→ WHAT THE TASK REQUIRES:
Take nothing but the lines from the one with "camera: 165 degrees right, 10 degrees up" through the one with "(575, 306) = (564, 306): none -> purple box" in the entries below, both ends kept, and return them exactly with pictures left out.

Content starts

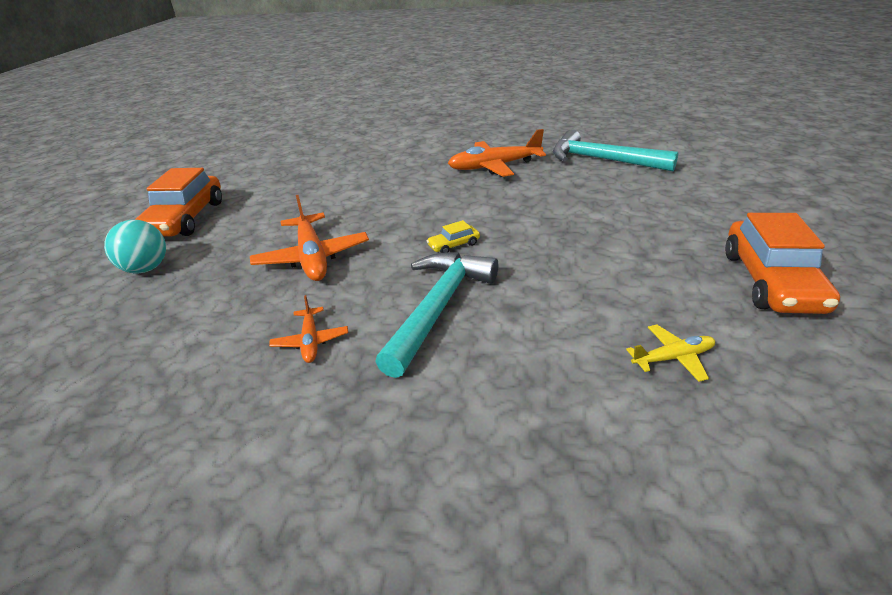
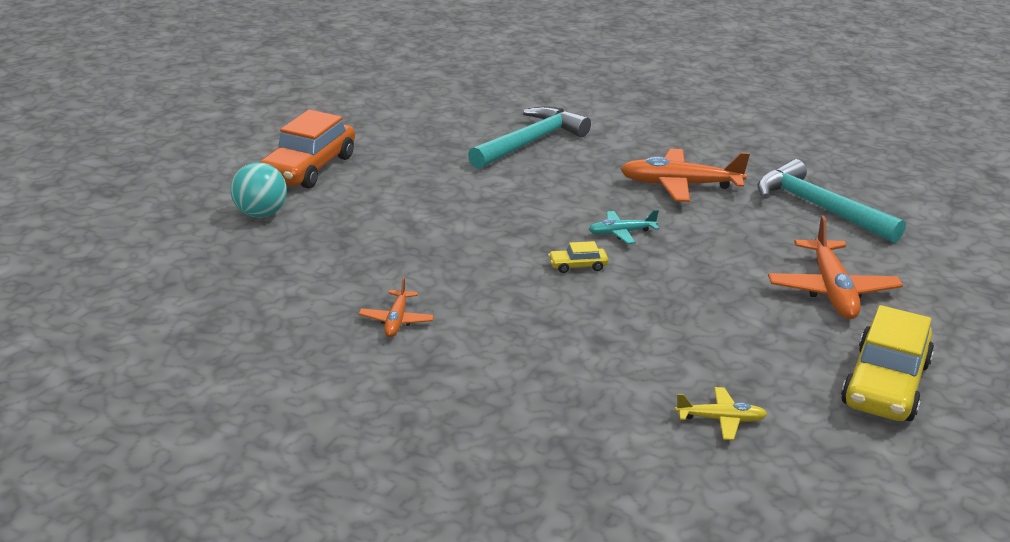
camera: 15 degrees right, 5 degrees down
(312, 257) = (426, 242): orange plane -> orange plane (832, 290)
(438, 307) = (528, 322): turquoise hammer -> turquoise hammer (530, 142)
(473, 210) = (621, 233): none -> turquoise plane
(771, 281) = (885, 384): orange car -> yellow car

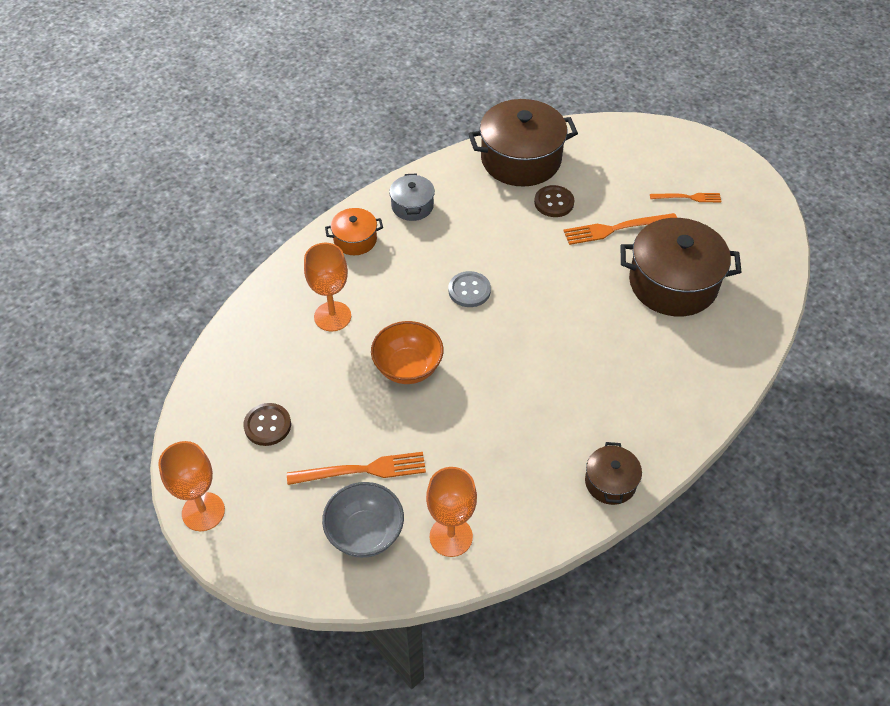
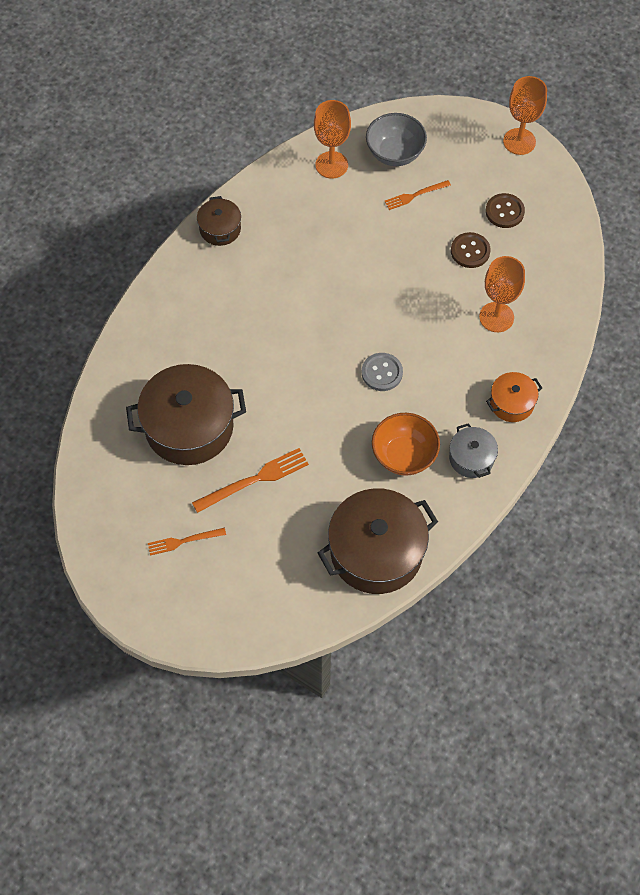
camera: 165 degrees right, 10 degrees up
(362, 470) = (415, 195): orange fork -> orange fork, size x0.63
(408, 367) = (411, 285): orange bowl -> orange bowl (404, 455)
(554, 202) = (326, 499): brown button -> brown button (470, 251)

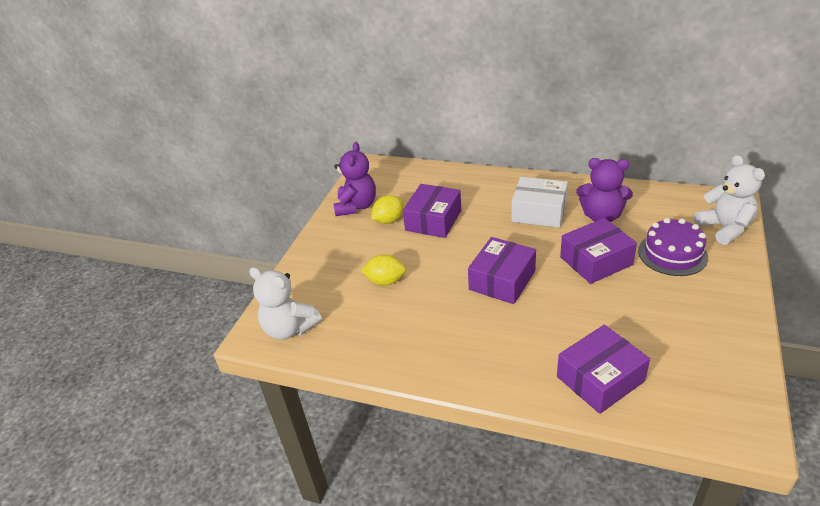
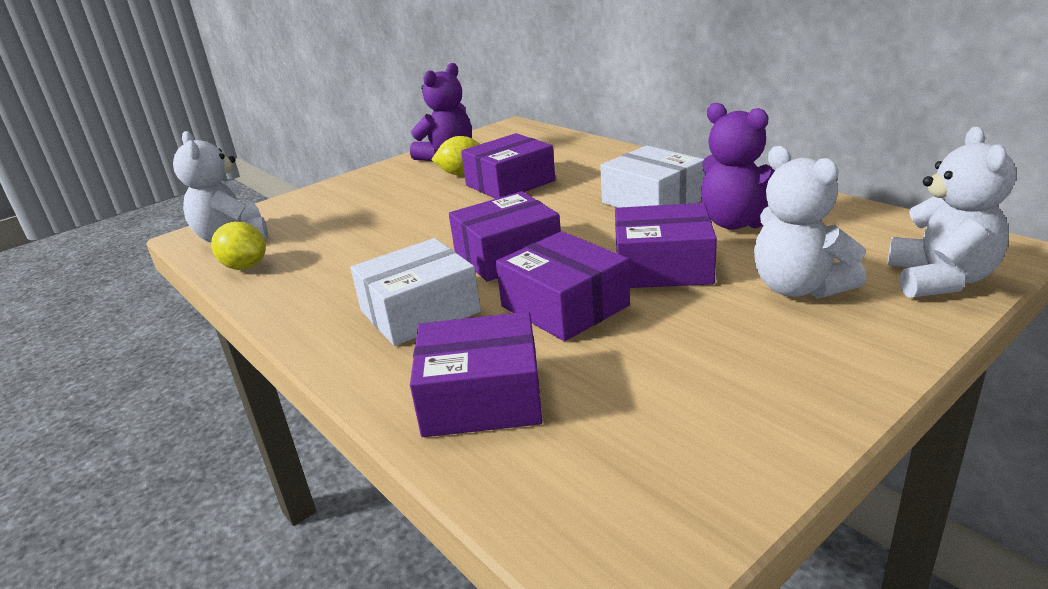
camera: 30 degrees right, 10 degrees down
(385, 281) = (379, 223): yellow lemon -> yellow lemon (245, 266)
(501, 339) = (420, 311): none -> white box
(575, 306) = (564, 306): none -> purple box
(672, 254) = (798, 288): purple cake -> white teddy bear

Content ends

→ SOLVED EXERCISE:
camera: 165 degrees right, 10 degrees up
(362, 470) = (415, 195): orange fork -> orange fork, size x0.63
(408, 367) = (411, 285): orange bowl -> orange bowl (404, 455)
(554, 202) = (326, 499): brown button -> brown button (470, 251)

camera: 30 degrees right, 10 degrees down
(385, 281) = (379, 223): yellow lemon -> yellow lemon (245, 266)
(501, 339) = (420, 311): none -> white box
(575, 306) = (564, 306): none -> purple box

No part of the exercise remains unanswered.